[[ INPUT RECORDS open ]]
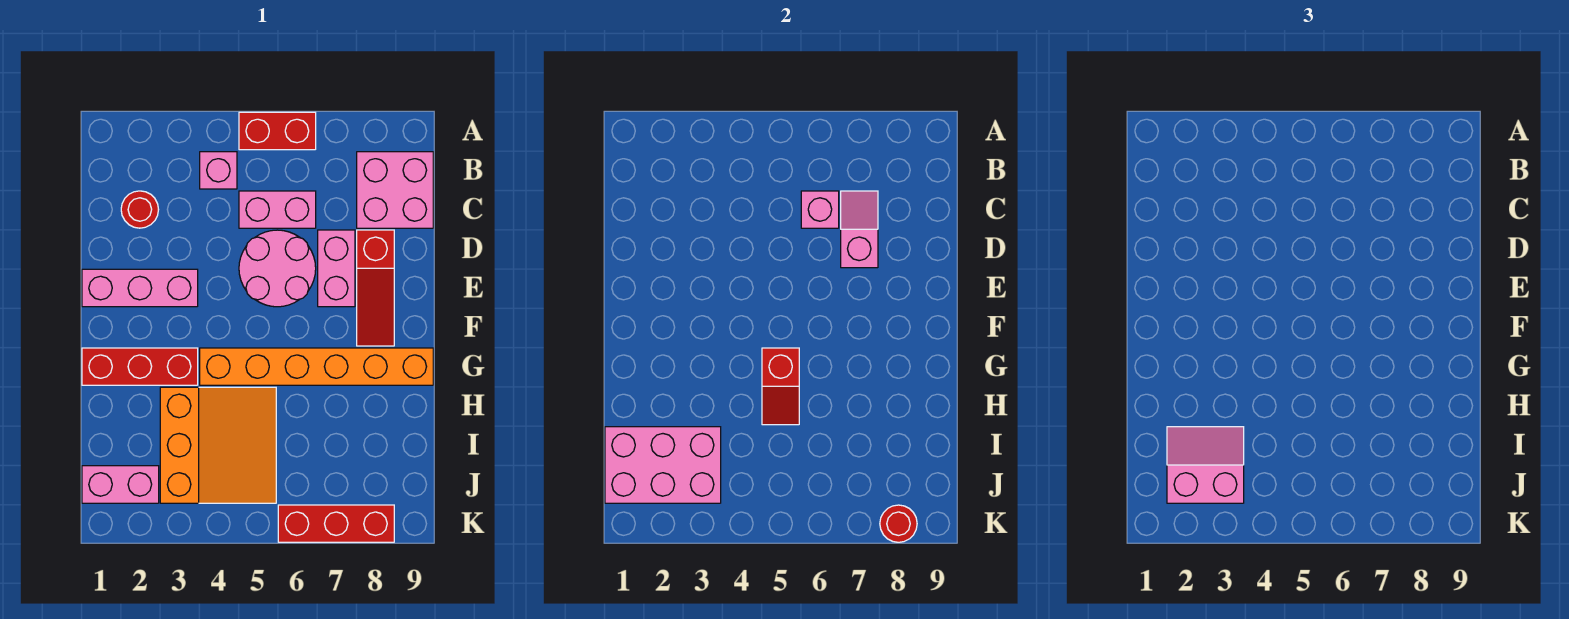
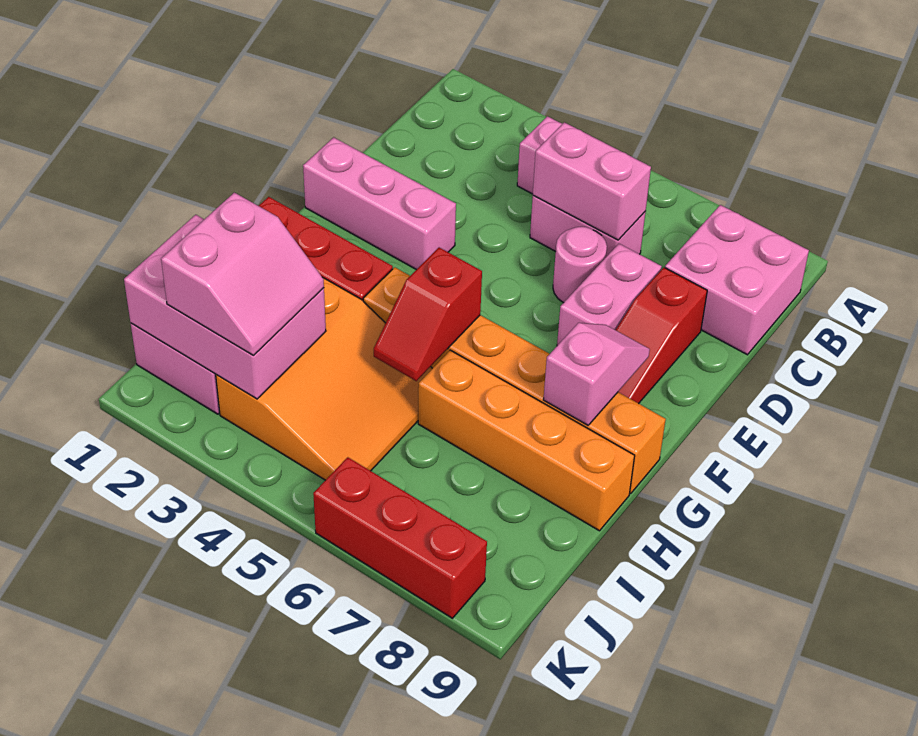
red brick A5:A6 level 1 -> none
red round brick C2 level 1 -> none
pink brick C6 level 2 -> pink brick C5:C6 level 2
pink slope C7:D7 level 2 top D -> pink slope F8:G8 level 2 top G
pink round brick D5:E6 level 1 -> pink round brick D6 level 1
none -> orange brick H6:H9 level 1
pink slope I2:J3 level 3 top J -> pink slope I2:J3 level 3 top 2
red round brick K8 level 2 -> none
[[ INPUT RECORDS closed ]]
The lines in the records above that include the word "pink" must be copied out.

pink brick C6 level 2 -> pink brick C5:C6 level 2
pink slope C7:D7 level 2 top D -> pink slope F8:G8 level 2 top G
pink round brick D5:E6 level 1 -> pink round brick D6 level 1
pink slope I2:J3 level 3 top J -> pink slope I2:J3 level 3 top 2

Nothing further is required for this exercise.